• **EXERCISE REQUIREMENTS**
Read through the records below and copy each line that uses the word "turquoise".

• **Before-and-after object lists**
= Beginning of Section =
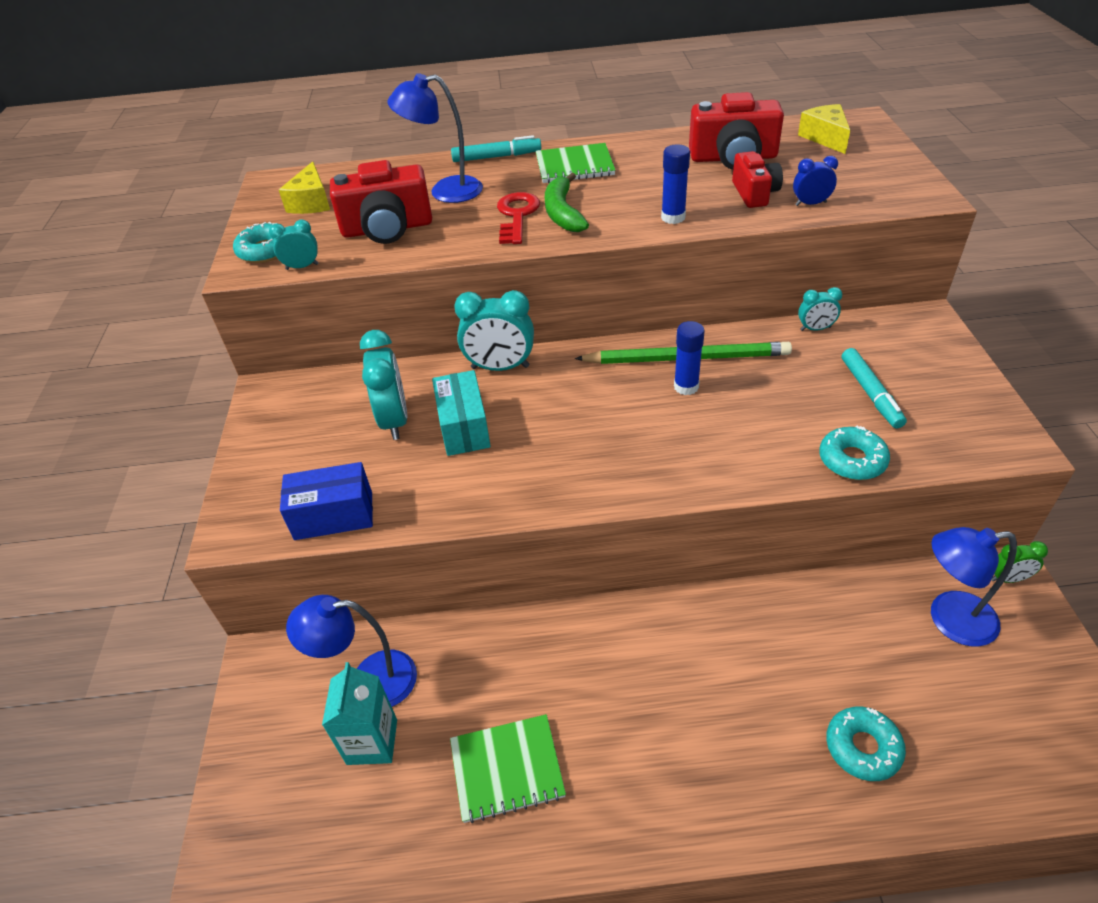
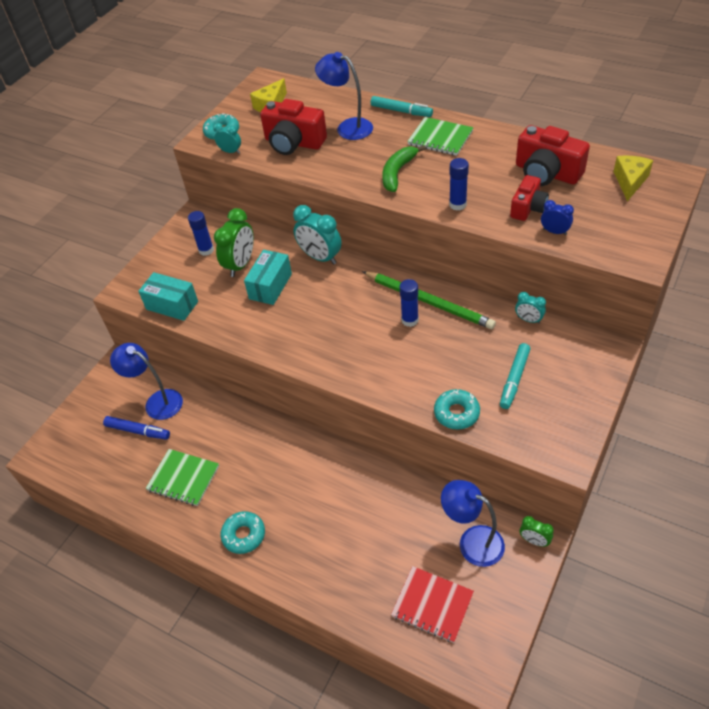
camera: 35 degrees right, 5 degrees up
(324, 424) = (206, 250): none -> blue glue stick
(334, 515) = (172, 305): blue box -> turquoise box
(372, 742) = (137, 431): turquoise carton -> blue marker
(394, 420) = (240, 265): turquoise clock -> green clock
(517, 216) = (370, 164): red key -> none
(862, 747) = (355, 572): turquoise donut -> turquoise donut (244, 535)
(989, 727) = (432, 605): none -> red notebook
= End of Section =
• **SOLVED EXERCISE**
(334, 515) = (172, 305): blue box -> turquoise box
(372, 742) = (137, 431): turquoise carton -> blue marker
(394, 420) = (240, 265): turquoise clock -> green clock
(862, 747) = (355, 572): turquoise donut -> turquoise donut (244, 535)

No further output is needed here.